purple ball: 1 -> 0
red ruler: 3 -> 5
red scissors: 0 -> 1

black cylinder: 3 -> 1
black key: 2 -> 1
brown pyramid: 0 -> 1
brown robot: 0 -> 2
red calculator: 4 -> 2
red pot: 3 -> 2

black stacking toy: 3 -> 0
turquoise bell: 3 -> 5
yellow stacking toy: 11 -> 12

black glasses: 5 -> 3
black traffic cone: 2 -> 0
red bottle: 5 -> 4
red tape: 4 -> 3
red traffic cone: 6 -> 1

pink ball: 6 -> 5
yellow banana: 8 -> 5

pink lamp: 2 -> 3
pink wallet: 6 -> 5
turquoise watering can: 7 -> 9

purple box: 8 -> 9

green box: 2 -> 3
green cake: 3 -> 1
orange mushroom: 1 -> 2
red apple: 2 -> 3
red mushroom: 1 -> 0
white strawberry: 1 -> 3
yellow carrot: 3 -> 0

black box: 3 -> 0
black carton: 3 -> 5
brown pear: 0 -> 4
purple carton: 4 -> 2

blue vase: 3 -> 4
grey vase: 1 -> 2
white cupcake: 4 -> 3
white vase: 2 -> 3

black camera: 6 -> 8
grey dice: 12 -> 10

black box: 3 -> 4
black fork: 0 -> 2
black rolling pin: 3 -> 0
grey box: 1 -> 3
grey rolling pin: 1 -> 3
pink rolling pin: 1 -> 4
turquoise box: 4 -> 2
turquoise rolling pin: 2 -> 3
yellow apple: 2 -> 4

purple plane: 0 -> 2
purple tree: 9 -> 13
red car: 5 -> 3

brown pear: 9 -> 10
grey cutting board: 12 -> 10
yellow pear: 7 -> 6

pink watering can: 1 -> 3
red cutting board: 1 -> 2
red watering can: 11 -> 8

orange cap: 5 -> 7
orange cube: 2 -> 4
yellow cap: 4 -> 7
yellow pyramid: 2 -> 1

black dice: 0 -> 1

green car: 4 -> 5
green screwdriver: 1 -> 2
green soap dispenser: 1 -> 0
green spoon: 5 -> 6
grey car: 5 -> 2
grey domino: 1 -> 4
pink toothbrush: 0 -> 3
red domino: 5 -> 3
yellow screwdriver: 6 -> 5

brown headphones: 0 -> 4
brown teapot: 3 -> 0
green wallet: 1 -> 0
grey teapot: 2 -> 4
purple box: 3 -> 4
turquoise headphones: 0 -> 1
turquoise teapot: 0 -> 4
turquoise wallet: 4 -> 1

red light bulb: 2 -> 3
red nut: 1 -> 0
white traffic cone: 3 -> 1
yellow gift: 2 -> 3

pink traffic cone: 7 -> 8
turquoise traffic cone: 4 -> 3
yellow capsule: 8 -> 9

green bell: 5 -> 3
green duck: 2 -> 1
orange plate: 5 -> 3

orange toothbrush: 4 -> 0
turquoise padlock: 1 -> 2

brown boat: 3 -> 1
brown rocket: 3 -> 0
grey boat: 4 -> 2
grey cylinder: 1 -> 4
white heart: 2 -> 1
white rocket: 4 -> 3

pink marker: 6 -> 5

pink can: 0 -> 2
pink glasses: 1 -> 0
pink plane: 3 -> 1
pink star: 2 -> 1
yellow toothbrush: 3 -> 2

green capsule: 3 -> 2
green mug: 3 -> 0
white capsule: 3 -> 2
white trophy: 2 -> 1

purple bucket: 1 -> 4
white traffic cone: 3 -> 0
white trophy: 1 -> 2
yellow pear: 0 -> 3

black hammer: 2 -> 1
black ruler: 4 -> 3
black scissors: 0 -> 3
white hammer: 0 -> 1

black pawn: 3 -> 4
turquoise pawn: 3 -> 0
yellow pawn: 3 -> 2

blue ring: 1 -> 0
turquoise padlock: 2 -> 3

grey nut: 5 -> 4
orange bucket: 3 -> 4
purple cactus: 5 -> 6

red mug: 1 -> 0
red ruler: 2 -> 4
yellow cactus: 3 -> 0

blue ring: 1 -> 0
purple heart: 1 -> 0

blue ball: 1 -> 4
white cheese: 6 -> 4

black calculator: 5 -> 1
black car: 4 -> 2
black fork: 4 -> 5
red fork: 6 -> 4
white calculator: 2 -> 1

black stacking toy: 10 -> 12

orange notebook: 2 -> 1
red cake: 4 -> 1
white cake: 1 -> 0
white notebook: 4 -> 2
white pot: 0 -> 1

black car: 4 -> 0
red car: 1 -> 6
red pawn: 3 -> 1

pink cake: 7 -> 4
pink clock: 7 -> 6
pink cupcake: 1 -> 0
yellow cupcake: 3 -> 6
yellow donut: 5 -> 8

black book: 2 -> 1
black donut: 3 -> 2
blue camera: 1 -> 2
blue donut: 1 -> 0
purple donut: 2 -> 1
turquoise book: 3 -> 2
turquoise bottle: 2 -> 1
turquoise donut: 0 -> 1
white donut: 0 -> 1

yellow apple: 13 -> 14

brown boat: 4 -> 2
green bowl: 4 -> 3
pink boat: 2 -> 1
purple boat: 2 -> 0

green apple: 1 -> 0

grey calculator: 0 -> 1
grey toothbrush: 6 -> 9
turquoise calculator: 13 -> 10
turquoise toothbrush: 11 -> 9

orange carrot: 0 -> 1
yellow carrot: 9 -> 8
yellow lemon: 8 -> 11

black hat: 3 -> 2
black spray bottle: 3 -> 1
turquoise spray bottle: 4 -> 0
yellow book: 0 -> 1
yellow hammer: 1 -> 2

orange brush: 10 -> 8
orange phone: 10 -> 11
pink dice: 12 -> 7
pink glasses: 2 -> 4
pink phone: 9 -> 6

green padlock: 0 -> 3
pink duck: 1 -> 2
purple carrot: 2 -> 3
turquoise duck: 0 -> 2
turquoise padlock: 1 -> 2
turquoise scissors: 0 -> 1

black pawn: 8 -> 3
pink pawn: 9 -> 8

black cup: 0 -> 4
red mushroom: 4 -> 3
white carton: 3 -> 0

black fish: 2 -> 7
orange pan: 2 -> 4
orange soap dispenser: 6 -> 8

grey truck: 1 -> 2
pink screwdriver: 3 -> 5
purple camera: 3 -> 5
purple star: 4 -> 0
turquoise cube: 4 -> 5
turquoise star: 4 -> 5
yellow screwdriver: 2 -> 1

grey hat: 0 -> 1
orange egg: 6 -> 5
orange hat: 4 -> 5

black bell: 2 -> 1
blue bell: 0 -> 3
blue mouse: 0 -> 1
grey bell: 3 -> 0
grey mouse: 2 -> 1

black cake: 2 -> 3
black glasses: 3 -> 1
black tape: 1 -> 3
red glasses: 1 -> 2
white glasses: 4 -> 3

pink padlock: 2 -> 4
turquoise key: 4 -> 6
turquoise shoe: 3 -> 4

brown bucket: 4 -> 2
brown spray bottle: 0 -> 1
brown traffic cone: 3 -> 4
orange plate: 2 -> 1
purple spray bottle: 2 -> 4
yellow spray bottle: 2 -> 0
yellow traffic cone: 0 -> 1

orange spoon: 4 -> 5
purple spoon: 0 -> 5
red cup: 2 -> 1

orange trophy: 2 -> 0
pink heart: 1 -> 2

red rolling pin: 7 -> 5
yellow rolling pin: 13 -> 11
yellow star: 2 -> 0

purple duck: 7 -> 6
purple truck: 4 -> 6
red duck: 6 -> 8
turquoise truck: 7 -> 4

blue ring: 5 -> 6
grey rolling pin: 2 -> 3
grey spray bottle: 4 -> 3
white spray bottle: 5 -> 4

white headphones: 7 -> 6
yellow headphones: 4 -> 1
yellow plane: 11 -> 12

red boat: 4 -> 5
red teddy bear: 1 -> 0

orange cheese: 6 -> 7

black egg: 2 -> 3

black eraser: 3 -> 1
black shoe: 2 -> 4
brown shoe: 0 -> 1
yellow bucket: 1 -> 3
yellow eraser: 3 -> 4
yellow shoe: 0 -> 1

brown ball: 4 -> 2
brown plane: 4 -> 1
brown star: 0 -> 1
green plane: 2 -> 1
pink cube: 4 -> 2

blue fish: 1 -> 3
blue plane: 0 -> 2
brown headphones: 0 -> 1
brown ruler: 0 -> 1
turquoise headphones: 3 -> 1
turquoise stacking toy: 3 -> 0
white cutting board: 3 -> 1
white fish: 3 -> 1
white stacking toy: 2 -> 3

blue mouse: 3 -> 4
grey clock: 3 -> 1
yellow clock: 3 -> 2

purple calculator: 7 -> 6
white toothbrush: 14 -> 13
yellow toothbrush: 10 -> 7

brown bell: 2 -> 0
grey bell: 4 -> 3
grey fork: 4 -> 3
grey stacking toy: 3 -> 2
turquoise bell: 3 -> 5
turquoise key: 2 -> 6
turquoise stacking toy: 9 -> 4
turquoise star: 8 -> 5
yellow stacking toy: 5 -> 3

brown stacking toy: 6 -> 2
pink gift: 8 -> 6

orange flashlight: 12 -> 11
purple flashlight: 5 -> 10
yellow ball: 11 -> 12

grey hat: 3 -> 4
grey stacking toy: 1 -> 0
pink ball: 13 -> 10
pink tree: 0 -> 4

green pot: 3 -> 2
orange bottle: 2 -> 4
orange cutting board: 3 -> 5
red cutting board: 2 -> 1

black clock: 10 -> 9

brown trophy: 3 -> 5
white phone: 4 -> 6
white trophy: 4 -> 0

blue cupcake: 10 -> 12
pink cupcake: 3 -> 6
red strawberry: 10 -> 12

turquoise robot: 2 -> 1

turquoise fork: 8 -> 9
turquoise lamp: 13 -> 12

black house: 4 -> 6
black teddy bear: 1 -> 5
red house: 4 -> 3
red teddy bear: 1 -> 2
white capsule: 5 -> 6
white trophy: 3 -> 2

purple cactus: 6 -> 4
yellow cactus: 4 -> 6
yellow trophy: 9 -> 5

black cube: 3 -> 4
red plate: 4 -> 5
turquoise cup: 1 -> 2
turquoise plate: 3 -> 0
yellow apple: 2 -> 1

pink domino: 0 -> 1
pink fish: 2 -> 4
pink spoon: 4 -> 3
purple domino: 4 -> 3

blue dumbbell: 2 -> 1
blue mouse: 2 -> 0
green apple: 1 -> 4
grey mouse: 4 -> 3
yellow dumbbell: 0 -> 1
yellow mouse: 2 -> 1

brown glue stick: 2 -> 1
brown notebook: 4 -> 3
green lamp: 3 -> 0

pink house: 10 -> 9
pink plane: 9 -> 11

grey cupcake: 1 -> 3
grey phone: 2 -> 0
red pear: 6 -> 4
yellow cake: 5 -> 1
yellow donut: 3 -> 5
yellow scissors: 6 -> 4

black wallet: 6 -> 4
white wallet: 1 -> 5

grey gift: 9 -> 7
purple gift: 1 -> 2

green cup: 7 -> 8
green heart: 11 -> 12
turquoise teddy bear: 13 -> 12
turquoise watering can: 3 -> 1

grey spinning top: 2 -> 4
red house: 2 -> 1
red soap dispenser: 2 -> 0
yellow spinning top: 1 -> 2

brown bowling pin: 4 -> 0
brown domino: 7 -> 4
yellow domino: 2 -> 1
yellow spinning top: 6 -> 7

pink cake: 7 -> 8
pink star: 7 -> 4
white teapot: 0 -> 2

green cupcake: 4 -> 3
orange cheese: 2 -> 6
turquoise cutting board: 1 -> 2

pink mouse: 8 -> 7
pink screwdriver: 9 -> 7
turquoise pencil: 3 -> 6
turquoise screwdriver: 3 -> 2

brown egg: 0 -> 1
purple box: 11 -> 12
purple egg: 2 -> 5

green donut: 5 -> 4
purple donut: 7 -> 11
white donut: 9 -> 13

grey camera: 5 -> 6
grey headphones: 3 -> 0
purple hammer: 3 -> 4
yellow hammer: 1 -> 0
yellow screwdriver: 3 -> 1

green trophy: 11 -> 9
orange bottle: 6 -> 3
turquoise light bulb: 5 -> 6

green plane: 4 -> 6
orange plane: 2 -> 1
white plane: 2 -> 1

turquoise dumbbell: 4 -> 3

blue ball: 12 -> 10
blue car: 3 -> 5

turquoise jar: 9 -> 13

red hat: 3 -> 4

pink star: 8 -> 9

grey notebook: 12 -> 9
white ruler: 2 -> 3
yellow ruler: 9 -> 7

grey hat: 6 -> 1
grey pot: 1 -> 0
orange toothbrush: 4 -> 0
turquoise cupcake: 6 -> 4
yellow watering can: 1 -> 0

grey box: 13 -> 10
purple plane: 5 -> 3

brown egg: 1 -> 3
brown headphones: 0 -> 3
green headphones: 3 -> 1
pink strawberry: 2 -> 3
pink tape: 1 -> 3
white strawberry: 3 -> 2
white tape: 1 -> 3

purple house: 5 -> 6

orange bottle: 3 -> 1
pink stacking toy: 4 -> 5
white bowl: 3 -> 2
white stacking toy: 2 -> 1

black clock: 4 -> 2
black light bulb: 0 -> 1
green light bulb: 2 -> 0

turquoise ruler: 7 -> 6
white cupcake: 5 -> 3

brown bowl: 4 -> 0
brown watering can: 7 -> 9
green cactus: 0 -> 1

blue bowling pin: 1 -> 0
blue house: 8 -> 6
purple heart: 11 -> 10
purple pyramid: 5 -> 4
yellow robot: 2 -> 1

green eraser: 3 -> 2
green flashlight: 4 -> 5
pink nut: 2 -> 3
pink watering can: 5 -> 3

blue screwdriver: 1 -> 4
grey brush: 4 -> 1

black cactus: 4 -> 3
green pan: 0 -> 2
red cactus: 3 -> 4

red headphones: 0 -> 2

§ YOUR OBJECTIVE: The reply should hold only the lines of the listing above starting at the line containing "red teddy bear: 1 -> 0" and ending at the line containing "yellow dumbbell: 0 -> 1", exactly as written.

§ SOLVED EXERCISE:
red teddy bear: 1 -> 0

orange cheese: 6 -> 7

black egg: 2 -> 3

black eraser: 3 -> 1
black shoe: 2 -> 4
brown shoe: 0 -> 1
yellow bucket: 1 -> 3
yellow eraser: 3 -> 4
yellow shoe: 0 -> 1

brown ball: 4 -> 2
brown plane: 4 -> 1
brown star: 0 -> 1
green plane: 2 -> 1
pink cube: 4 -> 2

blue fish: 1 -> 3
blue plane: 0 -> 2
brown headphones: 0 -> 1
brown ruler: 0 -> 1
turquoise headphones: 3 -> 1
turquoise stacking toy: 3 -> 0
white cutting board: 3 -> 1
white fish: 3 -> 1
white stacking toy: 2 -> 3

blue mouse: 3 -> 4
grey clock: 3 -> 1
yellow clock: 3 -> 2

purple calculator: 7 -> 6
white toothbrush: 14 -> 13
yellow toothbrush: 10 -> 7

brown bell: 2 -> 0
grey bell: 4 -> 3
grey fork: 4 -> 3
grey stacking toy: 3 -> 2
turquoise bell: 3 -> 5
turquoise key: 2 -> 6
turquoise stacking toy: 9 -> 4
turquoise star: 8 -> 5
yellow stacking toy: 5 -> 3

brown stacking toy: 6 -> 2
pink gift: 8 -> 6

orange flashlight: 12 -> 11
purple flashlight: 5 -> 10
yellow ball: 11 -> 12

grey hat: 3 -> 4
grey stacking toy: 1 -> 0
pink ball: 13 -> 10
pink tree: 0 -> 4

green pot: 3 -> 2
orange bottle: 2 -> 4
orange cutting board: 3 -> 5
red cutting board: 2 -> 1

black clock: 10 -> 9

brown trophy: 3 -> 5
white phone: 4 -> 6
white trophy: 4 -> 0

blue cupcake: 10 -> 12
pink cupcake: 3 -> 6
red strawberry: 10 -> 12

turquoise robot: 2 -> 1

turquoise fork: 8 -> 9
turquoise lamp: 13 -> 12

black house: 4 -> 6
black teddy bear: 1 -> 5
red house: 4 -> 3
red teddy bear: 1 -> 2
white capsule: 5 -> 6
white trophy: 3 -> 2

purple cactus: 6 -> 4
yellow cactus: 4 -> 6
yellow trophy: 9 -> 5

black cube: 3 -> 4
red plate: 4 -> 5
turquoise cup: 1 -> 2
turquoise plate: 3 -> 0
yellow apple: 2 -> 1

pink domino: 0 -> 1
pink fish: 2 -> 4
pink spoon: 4 -> 3
purple domino: 4 -> 3

blue dumbbell: 2 -> 1
blue mouse: 2 -> 0
green apple: 1 -> 4
grey mouse: 4 -> 3
yellow dumbbell: 0 -> 1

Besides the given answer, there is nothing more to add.